-- YOUR OBJECTIVE --
What follows is a set of entries. Give them again exactly, without the pictures.

-- SUPPLIED INFORMATION --
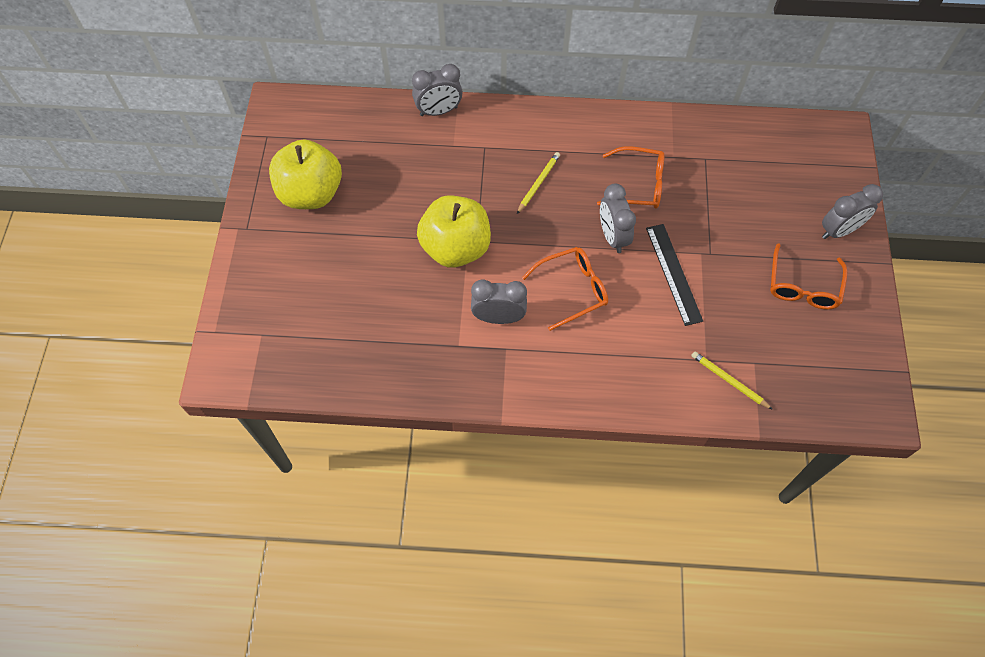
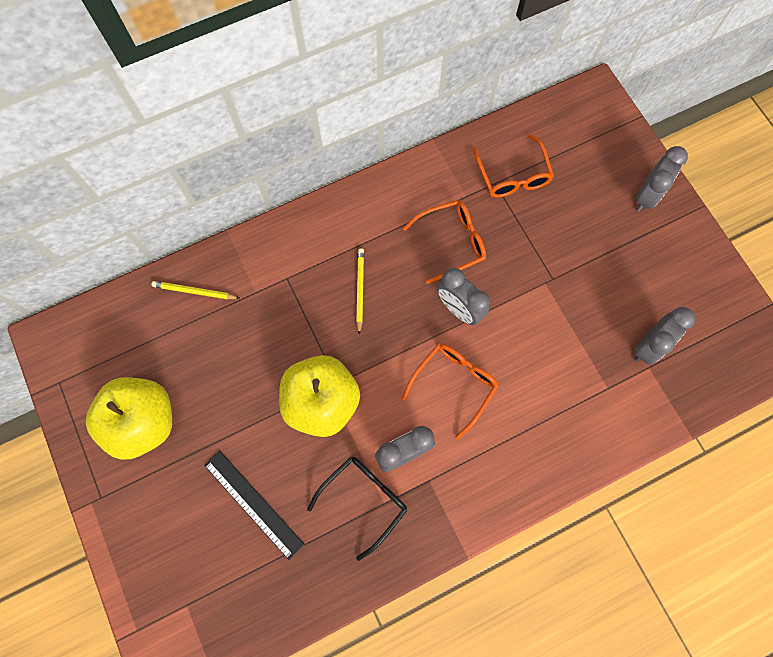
camera: 30 degrees left, 10 degrees up
grey clock [412,64,463,116] -> grey clock moved to [634,307,696,365]
black ruler [646,224,703,326] -> black ruler moved to [204,450,305,560]
yellow pencil [691,351,773,410] -> yellow pencil moved to [152,281,240,300]
orange glasses [770,243,847,310] -> orange glasses moved to [472,134,554,198]
none -> black glasses [307,457,407,561]

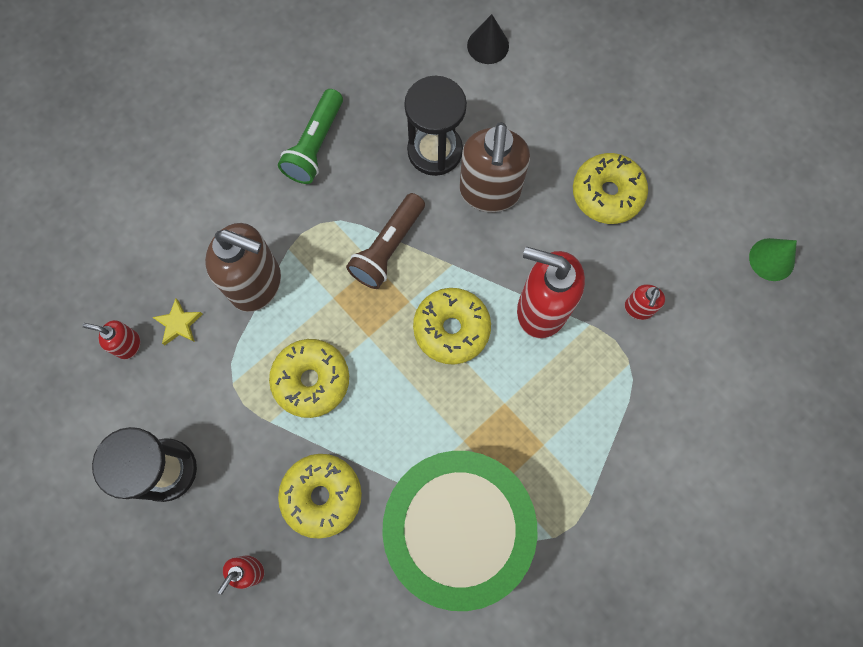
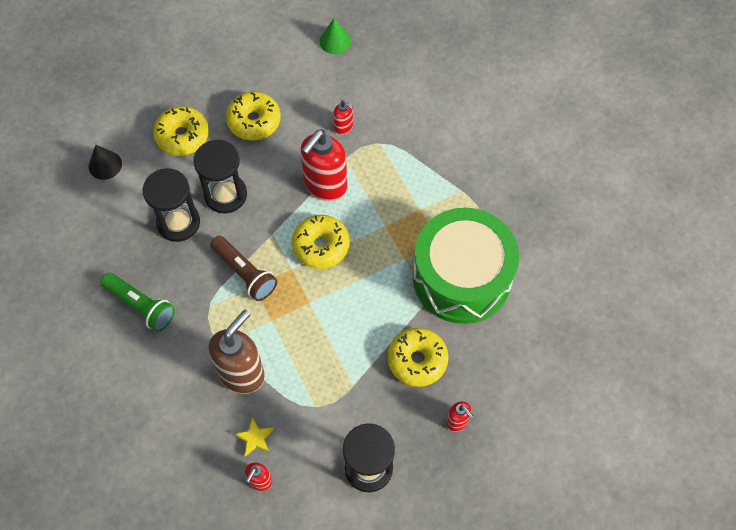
camera: 75 degrees left, 10 degrees down
yellow donut [269,339,349,418] -> yellow donut moved to [153,106,209,156]
brown soap dispenser [460,122,530,212] -> black hourglass [193,140,247,213]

-- FINISHED EXERCISE --
camera: 30 degrees left, 10 degrees up
grey clock [412,64,463,116] -> grey clock moved to [634,307,696,365]
black ruler [646,224,703,326] -> black ruler moved to [204,450,305,560]
yellow pencil [691,351,773,410] -> yellow pencil moved to [152,281,240,300]
orange glasses [770,243,847,310] -> orange glasses moved to [472,134,554,198]
none -> black glasses [307,457,407,561]

camera: 75 degrees left, 10 degrees down
yellow donut [269,339,349,418] -> yellow donut moved to [153,106,209,156]
brown soap dispenser [460,122,530,212] -> black hourglass [193,140,247,213]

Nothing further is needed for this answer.